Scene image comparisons
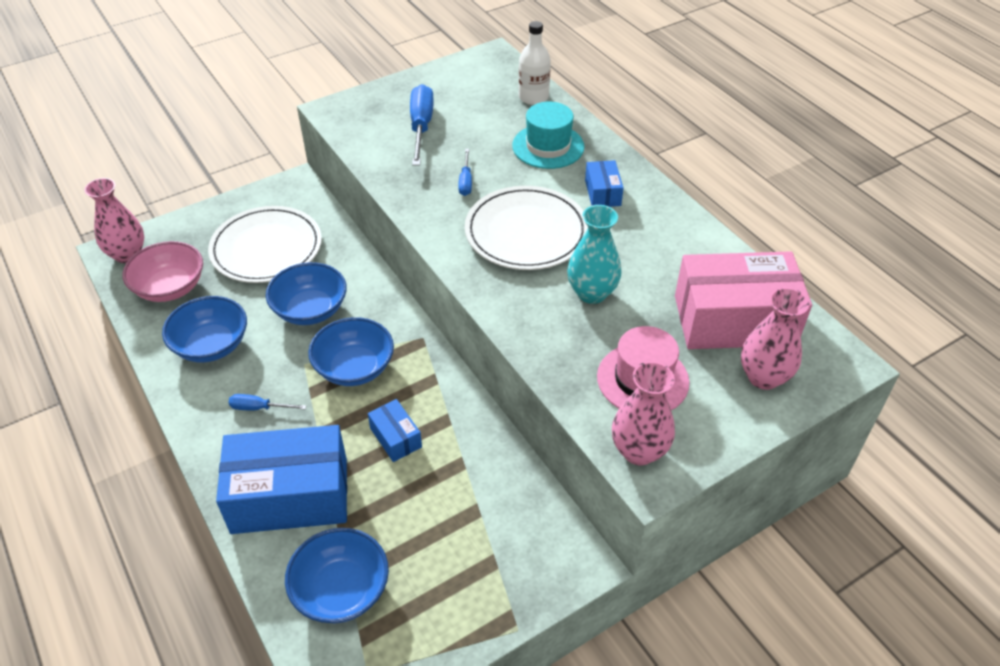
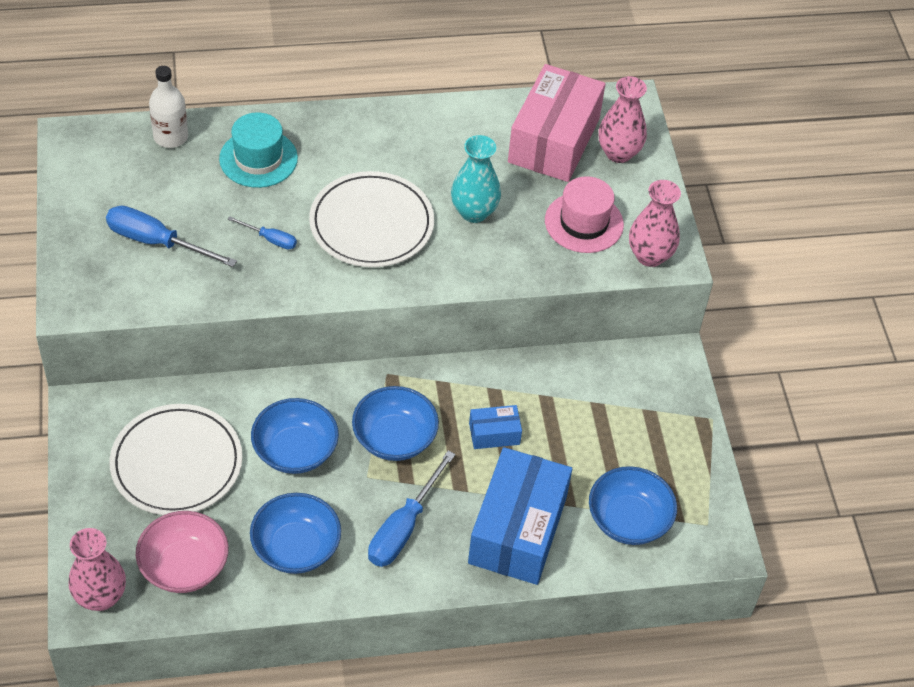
camera: 70 degrees left, 5 degrees up
(259, 408) = (403, 527): blue screwdriver -> blue screwdriver, size x1.87
(602, 193) = (352, 149): blue box -> none

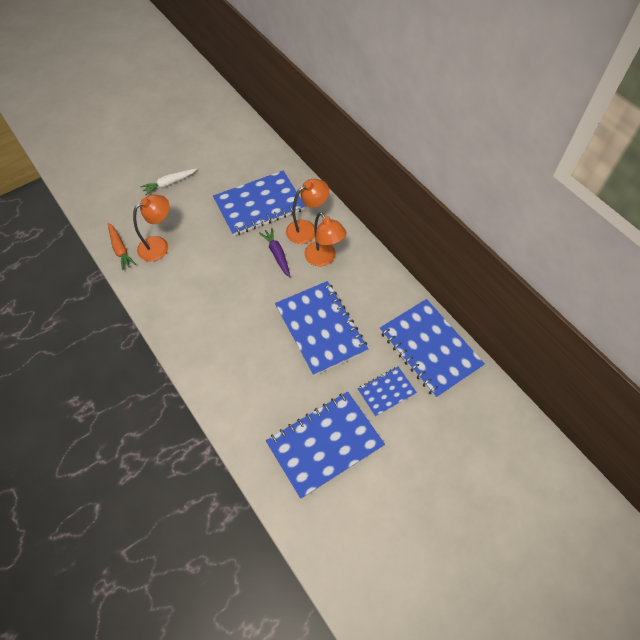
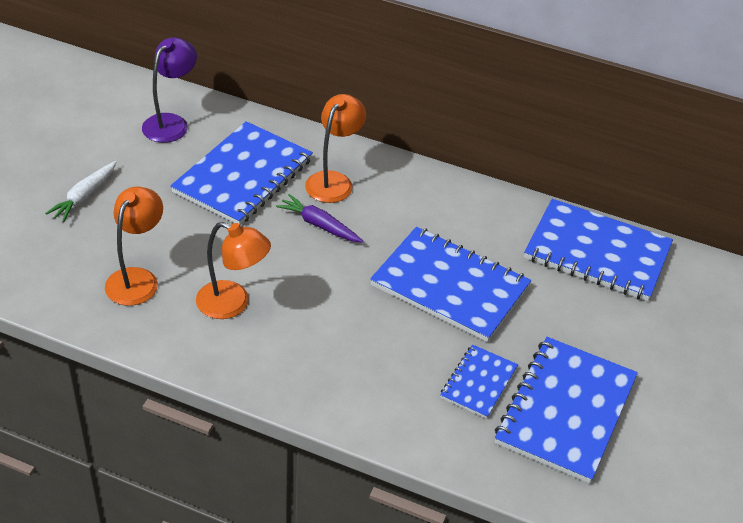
camera: 35 degrees left, 15 degrees down
(120, 249) = (79, 306): orange carrot -> none
(246, 155) = (171, 123): none -> purple lamp
(324, 258) = (385, 206): orange lamp -> orange lamp (233, 304)
(386, 391) = (587, 320): blue notebook -> blue notebook (478, 383)

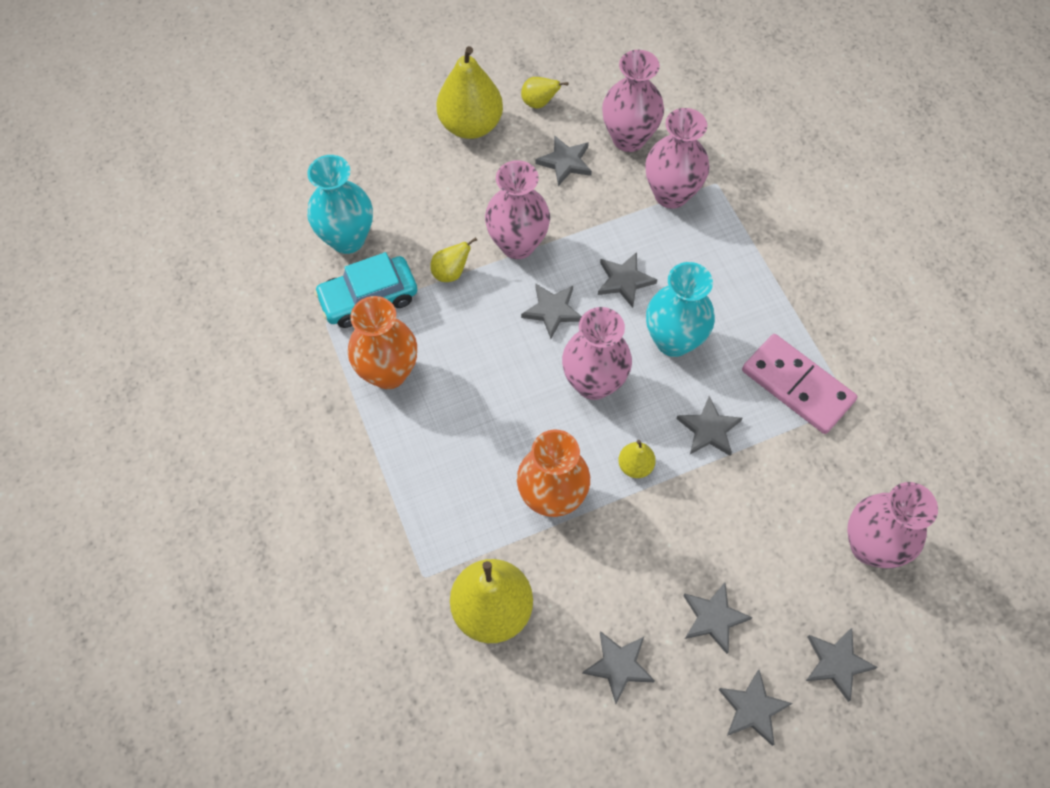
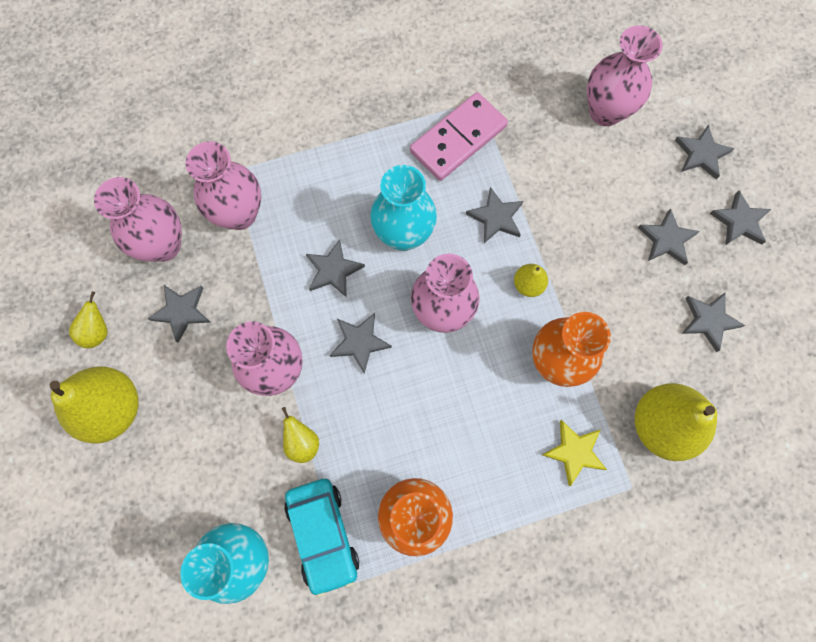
camera: 85 degrees left, 10 degrees up
(457, 518) = (574, 452): none -> yellow star

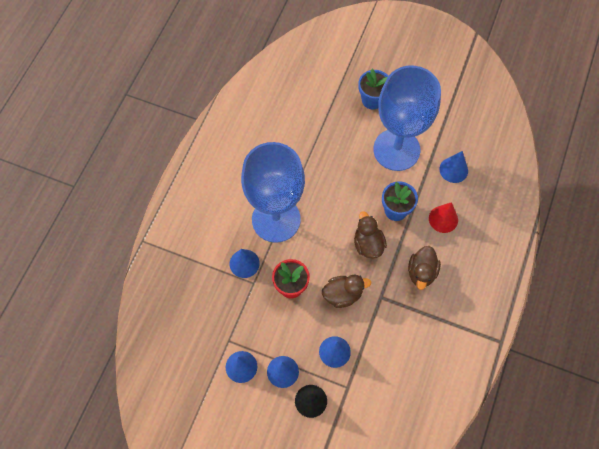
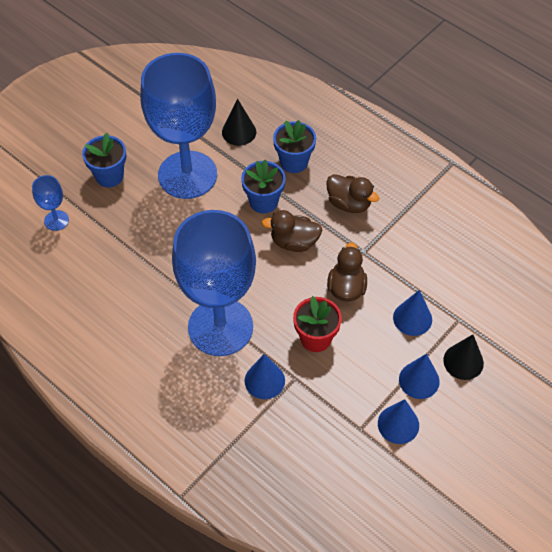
camera: 70 degrees left, 10 degrees down
(320, 83) = (56, 220): none -> blue goblet
(443, 219) = (294, 162): red cone -> blue flower pot
(453, 170) = (239, 132): blue cone -> black cone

DIRECTIONS: From the lines above, copy those that contain the word "none".

ANSWER SECTION:
(602, 193) = (352, 149): blue box -> none
(120, 249) = (79, 306): orange carrot -> none
(246, 155) = (171, 123): none -> purple lamp
(457, 518) = (574, 452): none -> yellow star
(320, 83) = (56, 220): none -> blue goblet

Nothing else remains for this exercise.